Every entry that follows is to be set down exactly, with its pictures omitted.
+===+
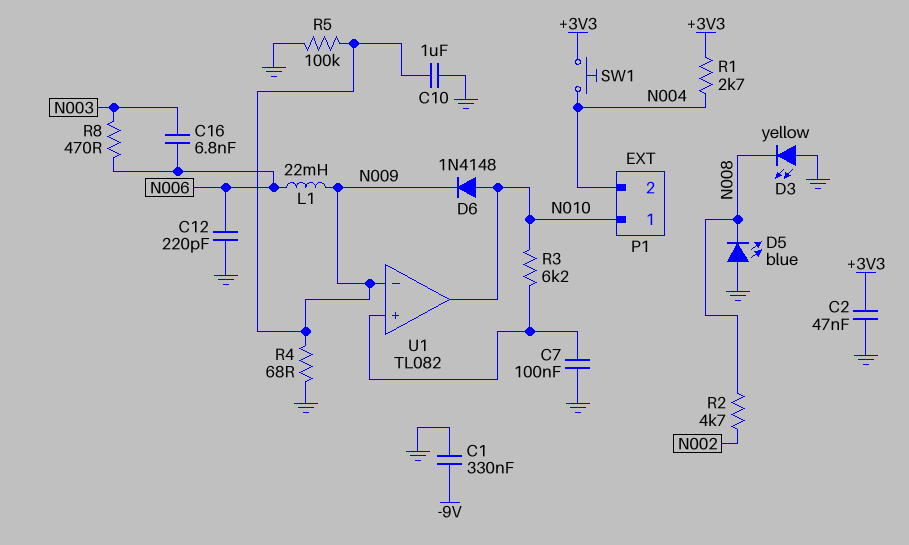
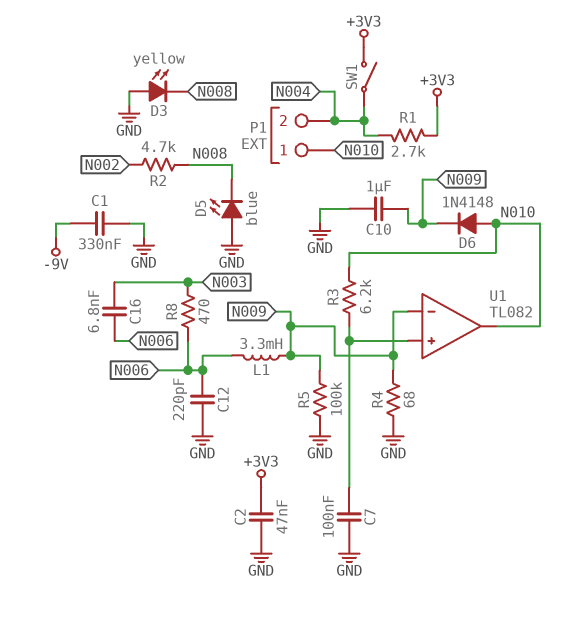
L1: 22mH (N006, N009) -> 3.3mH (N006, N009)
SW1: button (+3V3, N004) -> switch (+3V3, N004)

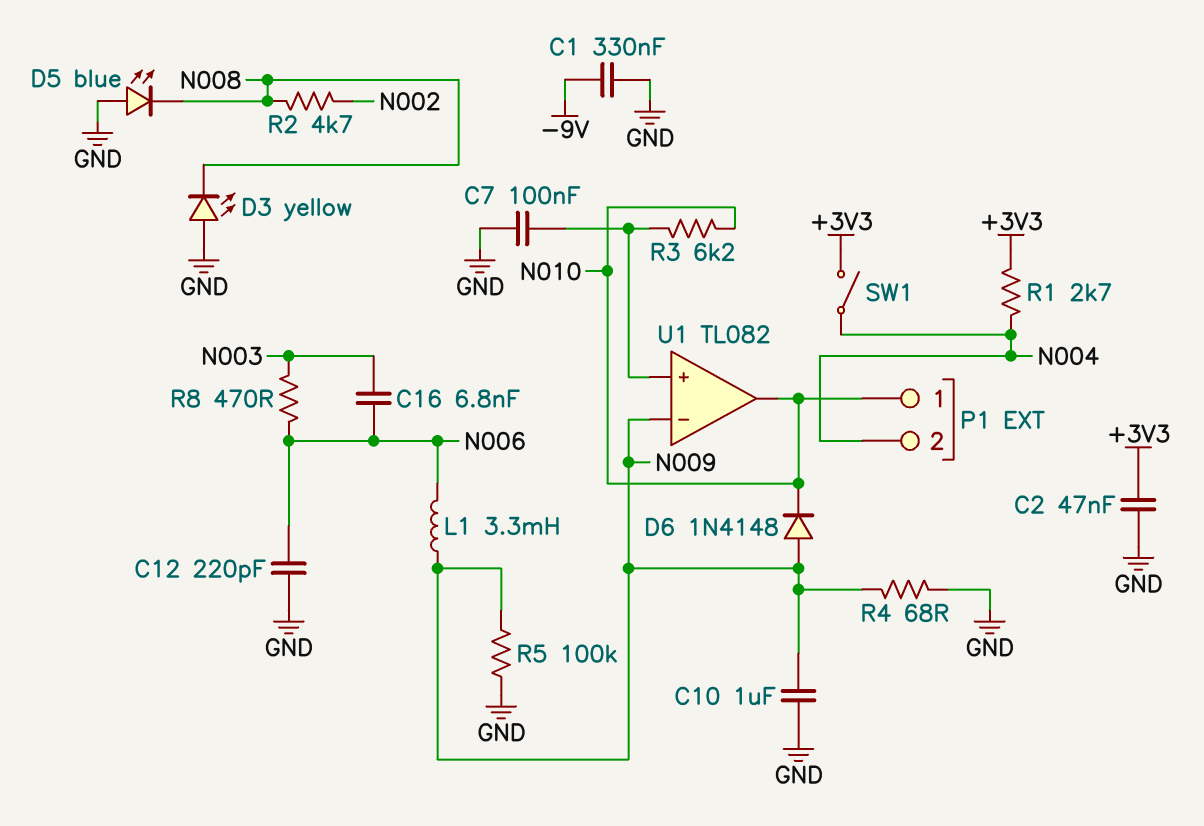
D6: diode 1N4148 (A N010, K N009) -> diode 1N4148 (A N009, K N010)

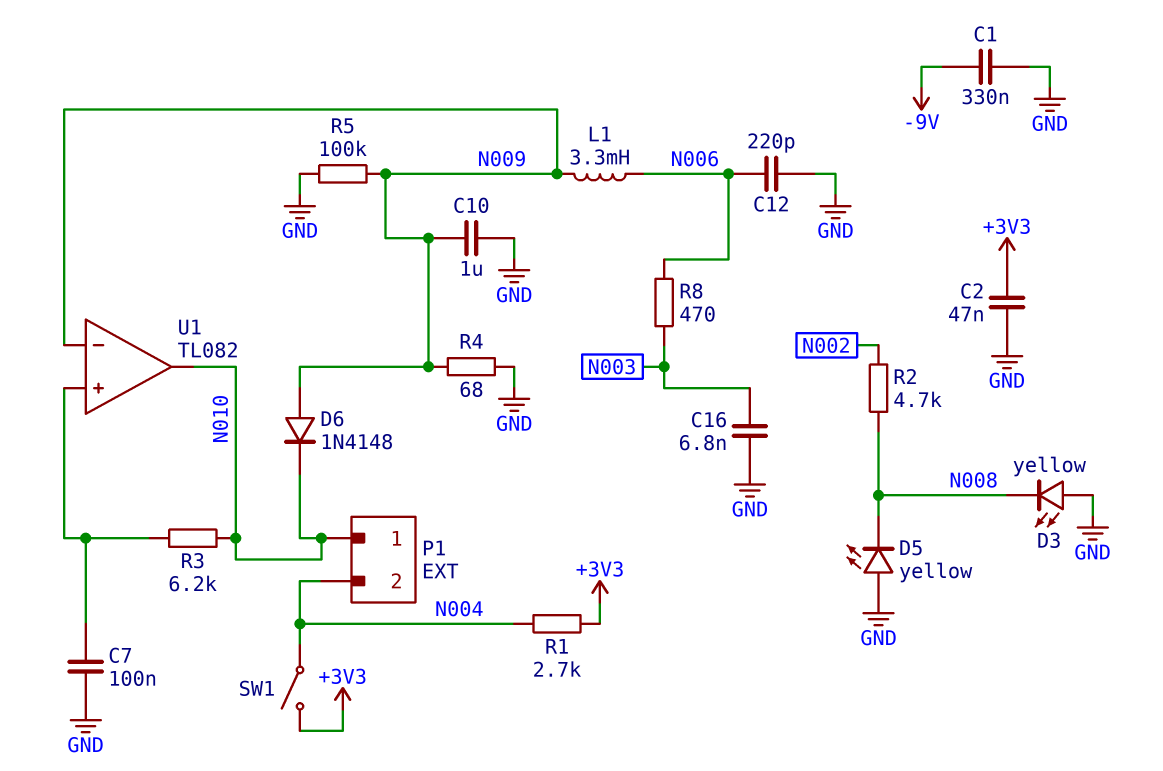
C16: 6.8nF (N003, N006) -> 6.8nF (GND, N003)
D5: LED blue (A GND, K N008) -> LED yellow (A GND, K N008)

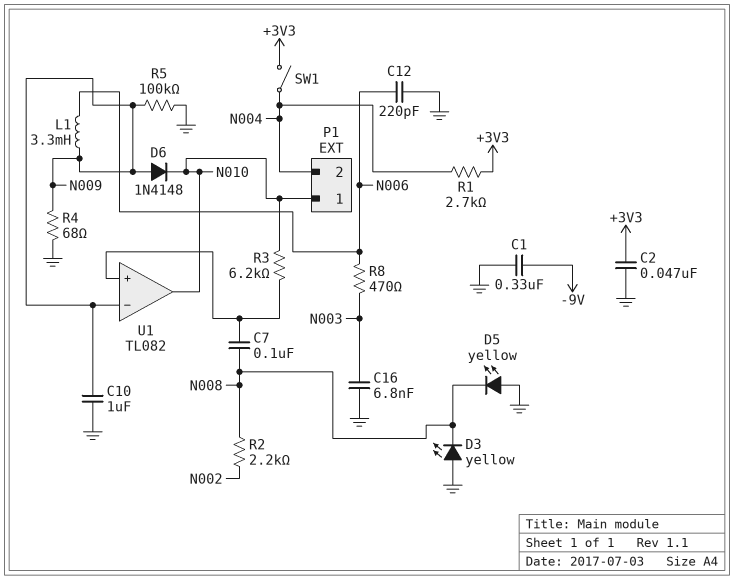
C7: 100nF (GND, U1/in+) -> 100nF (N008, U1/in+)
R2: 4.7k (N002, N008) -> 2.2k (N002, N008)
+===+
**Written response**
L1: 22mH (N006, N009) -> 3.3mH (N006, N009)
SW1: button (+3V3, N004) -> switch (+3V3, N004)

D6: diode 1N4148 (A N010, K N009) -> diode 1N4148 (A N009, K N010)

C16: 6.8nF (N003, N006) -> 6.8nF (GND, N003)
D5: LED blue (A GND, K N008) -> LED yellow (A GND, K N008)

C7: 100nF (GND, U1/in+) -> 100nF (N008, U1/in+)
R2: 4.7k (N002, N008) -> 2.2k (N002, N008)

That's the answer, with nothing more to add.